**Task requirements:**
Write out, word for word, every line in the data below from the one containing "none -> lime plate K10:L10 level 2" to the one containing "none -> pink plate F4 level 1", both of them included.

# # # # # # #

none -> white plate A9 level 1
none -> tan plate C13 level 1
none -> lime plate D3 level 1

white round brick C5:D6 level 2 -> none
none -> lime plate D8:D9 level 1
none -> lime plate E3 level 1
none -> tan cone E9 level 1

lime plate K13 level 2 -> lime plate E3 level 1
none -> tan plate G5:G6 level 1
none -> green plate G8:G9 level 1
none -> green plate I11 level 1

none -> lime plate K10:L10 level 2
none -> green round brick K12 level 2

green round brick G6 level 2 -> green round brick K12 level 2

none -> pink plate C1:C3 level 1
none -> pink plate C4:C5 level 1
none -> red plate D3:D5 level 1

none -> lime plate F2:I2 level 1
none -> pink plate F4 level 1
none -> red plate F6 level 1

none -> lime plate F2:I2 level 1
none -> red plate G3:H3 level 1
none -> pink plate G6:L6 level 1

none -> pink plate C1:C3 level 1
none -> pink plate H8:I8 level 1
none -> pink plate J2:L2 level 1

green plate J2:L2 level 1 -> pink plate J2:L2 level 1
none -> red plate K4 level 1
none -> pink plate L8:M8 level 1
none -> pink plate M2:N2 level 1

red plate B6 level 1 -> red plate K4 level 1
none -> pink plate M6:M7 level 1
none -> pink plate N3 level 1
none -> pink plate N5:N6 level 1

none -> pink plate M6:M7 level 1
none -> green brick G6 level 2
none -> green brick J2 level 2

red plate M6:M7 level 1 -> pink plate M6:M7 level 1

# # # # # # #

**Solution to this task:**
none -> lime plate K10:L10 level 2
none -> green round brick K12 level 2

green round brick G6 level 2 -> green round brick K12 level 2

none -> pink plate C1:C3 level 1
none -> pink plate C4:C5 level 1
none -> red plate D3:D5 level 1

none -> lime plate F2:I2 level 1
none -> pink plate F4 level 1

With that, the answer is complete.